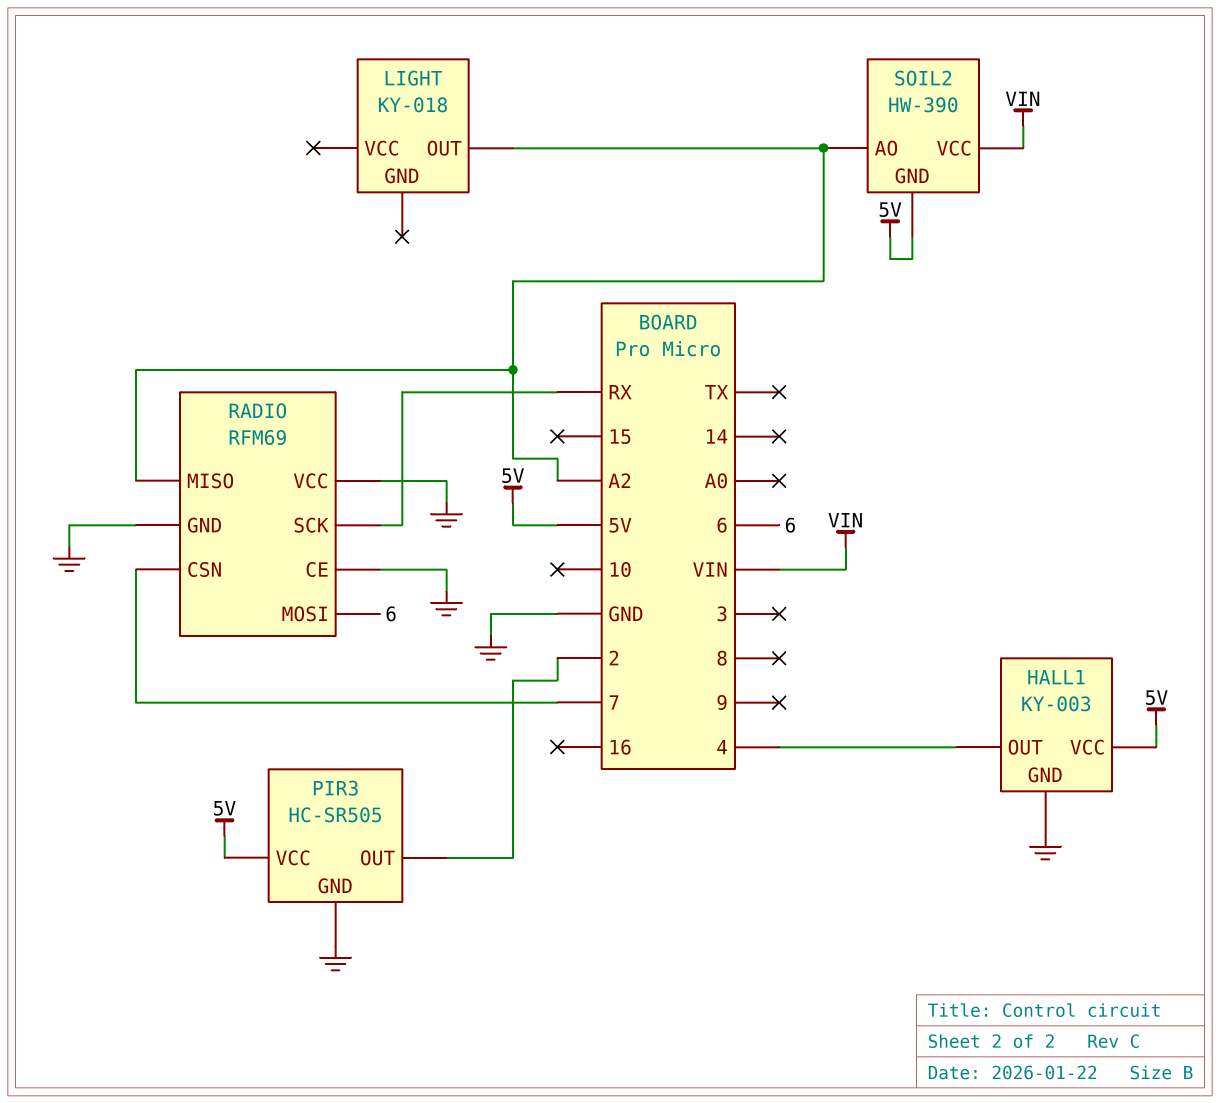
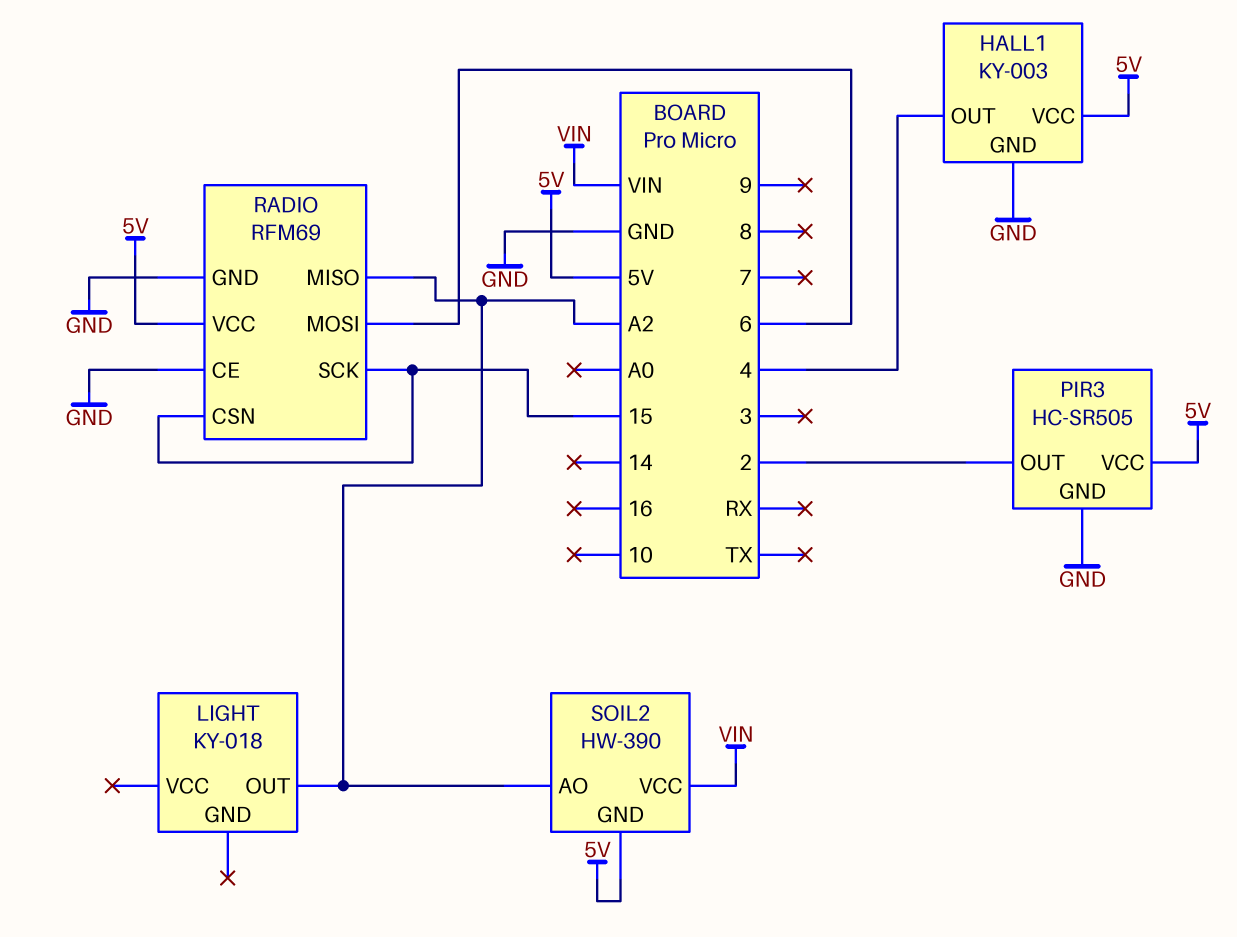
RADIO pin CSN: 7 -> 15
RADIO pin SCK: RX -> 15
RADIO pin VCC: GND -> 5V

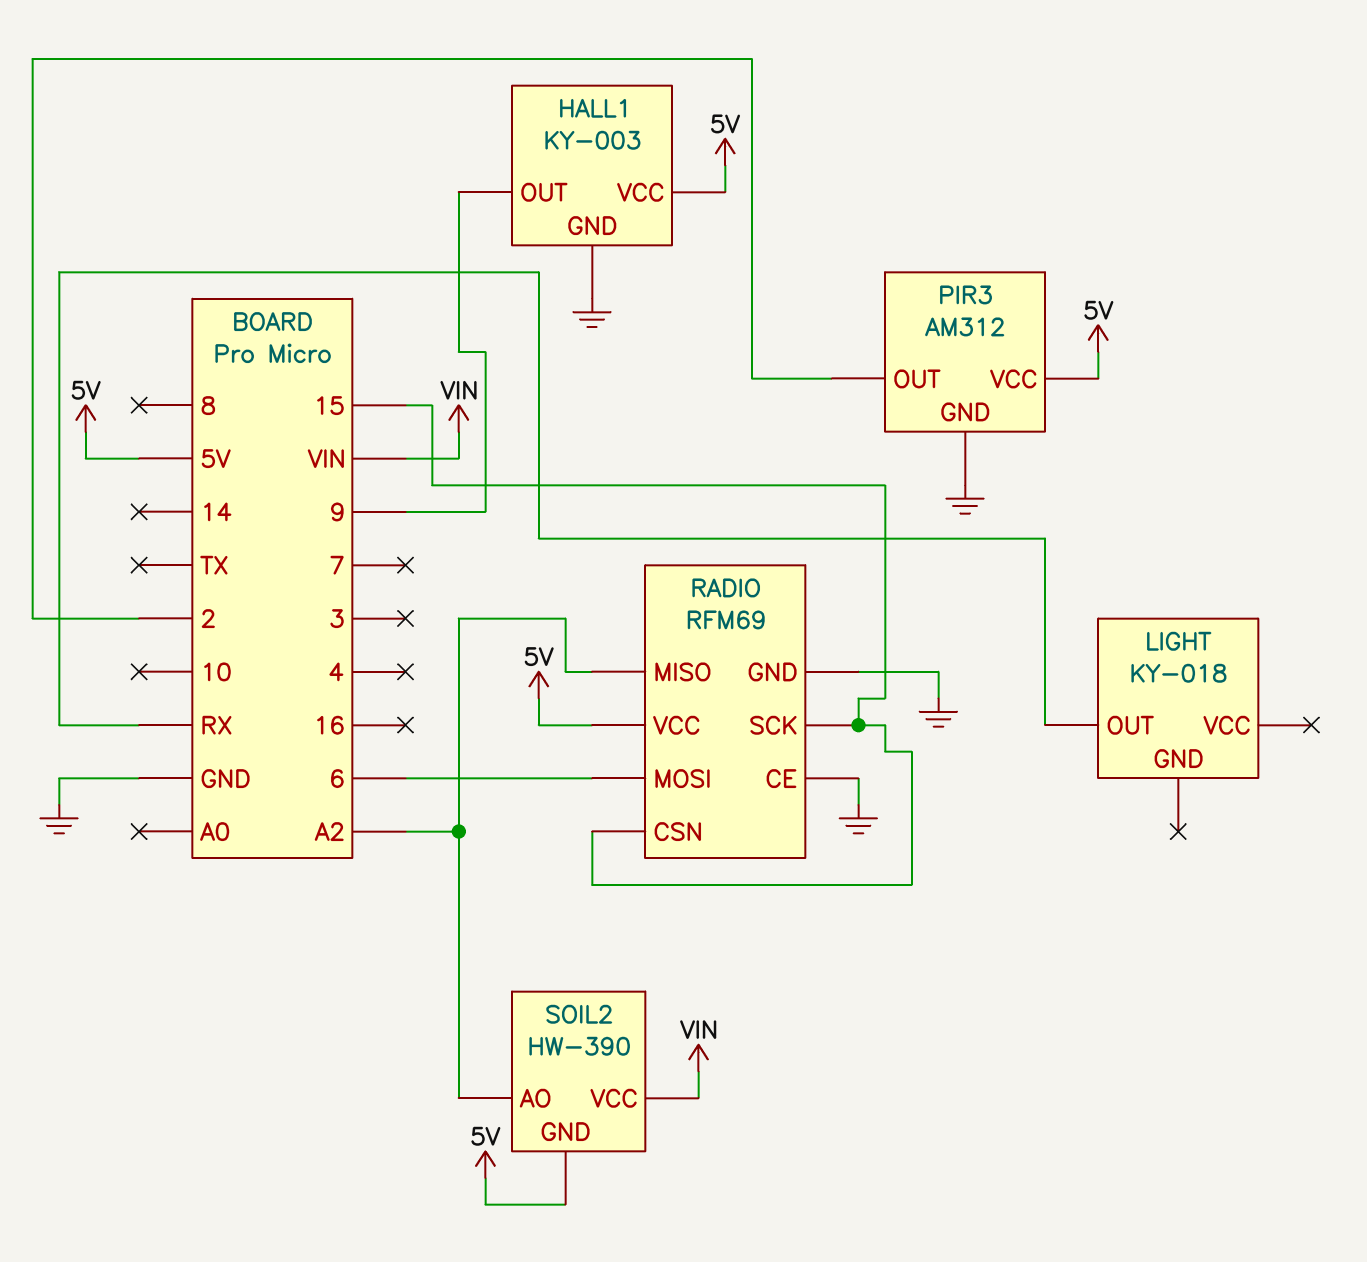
HALL1 pin OUT: 4 -> 9
LIGHT pin OUT: A2 -> RX
PIR3: HC-SR505 -> AM312

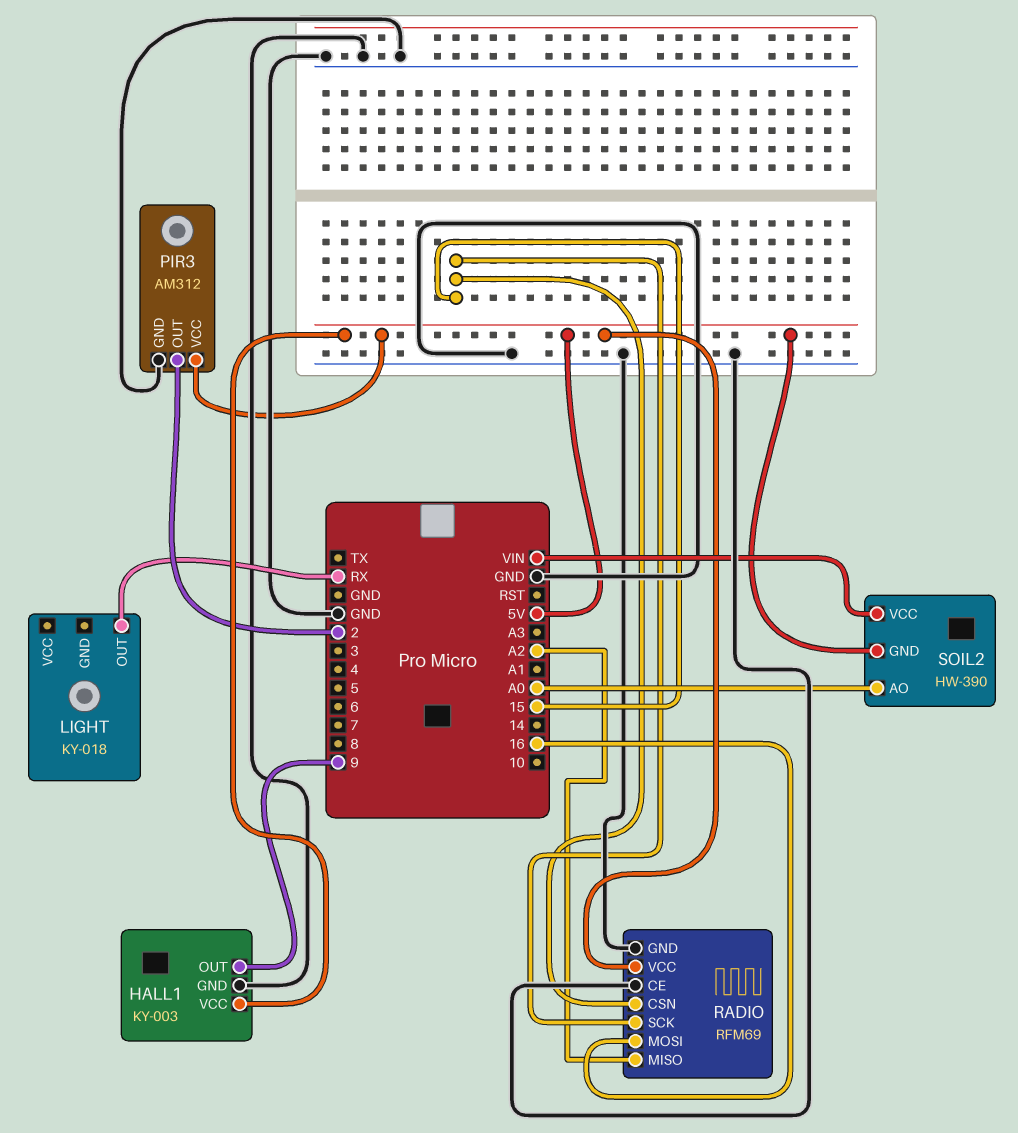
RADIO pin MOSI: 6 -> 16
SOIL2 pin AO: A2 -> A0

### Work to complete
Search the entries above for the string "RADIO". Copy each line that holds it.

### Solution
RADIO pin CSN: 7 -> 15
RADIO pin SCK: RX -> 15
RADIO pin VCC: GND -> 5V
RADIO pin MOSI: 6 -> 16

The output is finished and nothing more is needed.